• [Description of the task]: After locating the line that holds "mazusax (blue) 582, 331", copy that line and all that follow it word for word through the end of the data, with no pictures.

• [Information provided]:
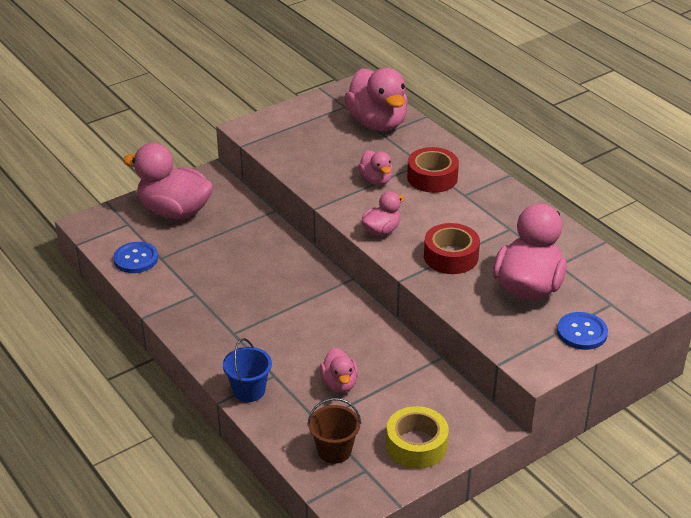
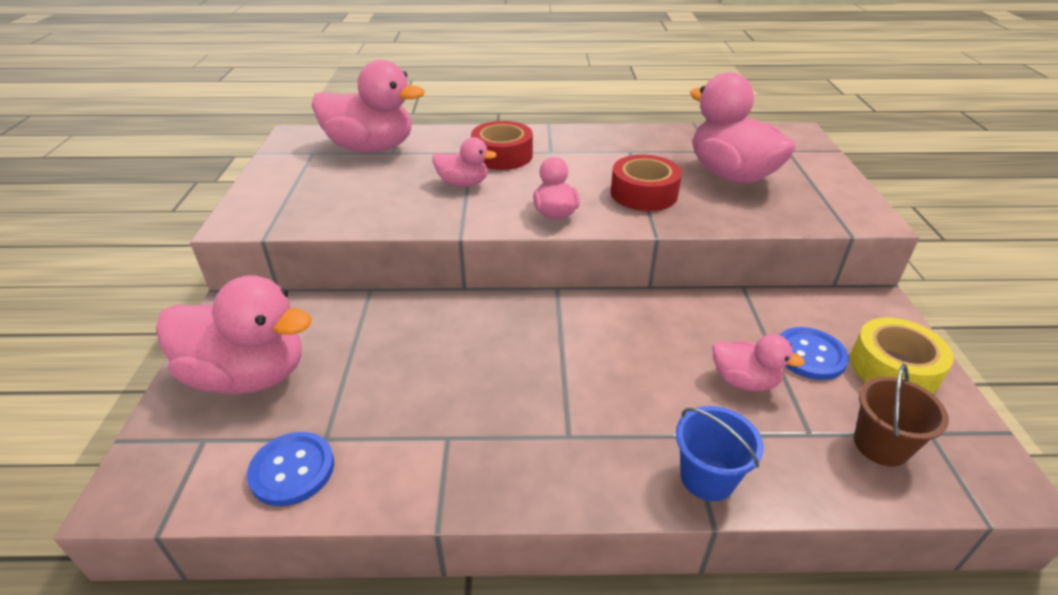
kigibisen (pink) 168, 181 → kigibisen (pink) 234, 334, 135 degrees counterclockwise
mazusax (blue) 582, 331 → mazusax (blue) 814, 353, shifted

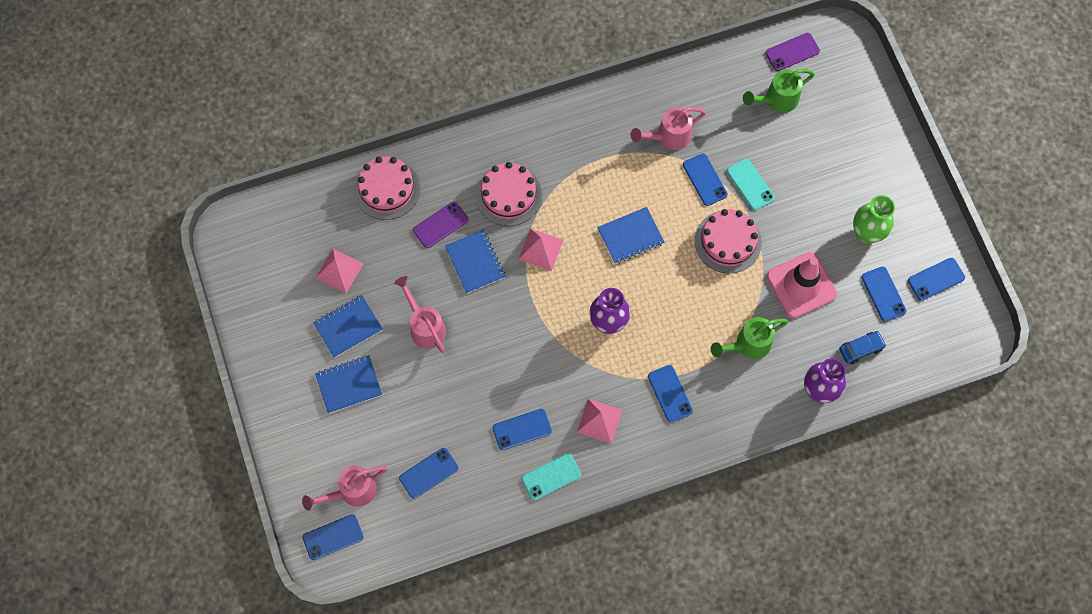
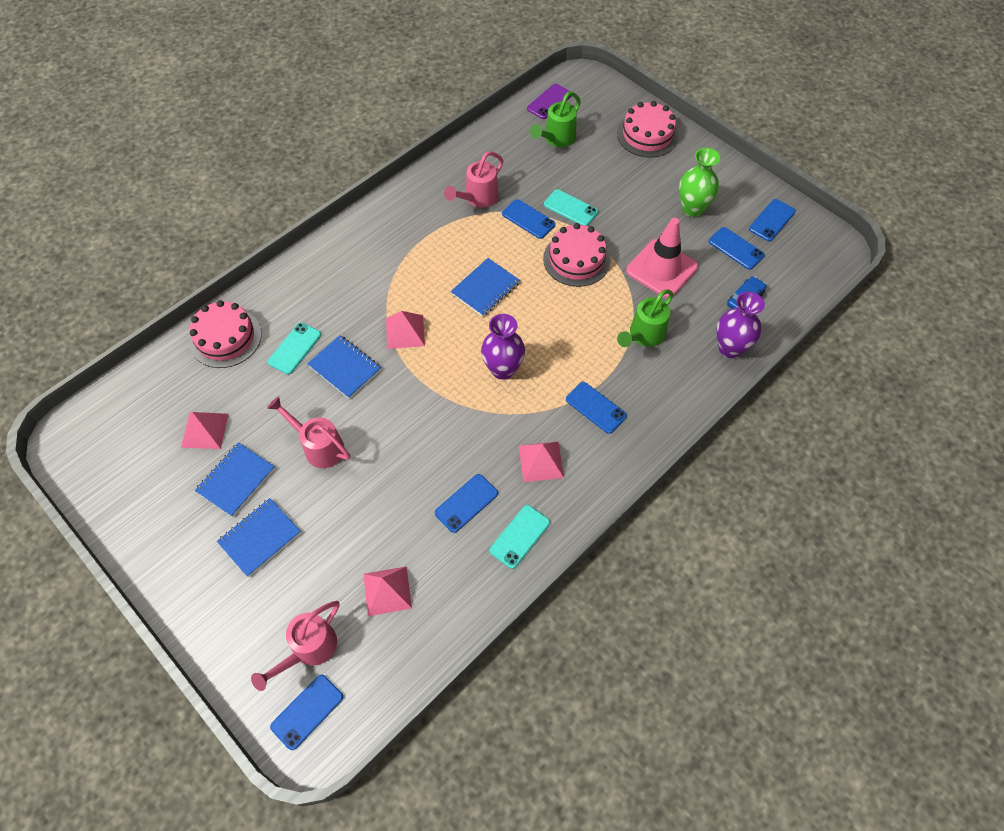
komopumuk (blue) 428, 473 →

• [Response below]:
mazusax (blue) 582, 331 → mazusax (blue) 814, 353, shifted

komopumuk (blue) 428, 473 →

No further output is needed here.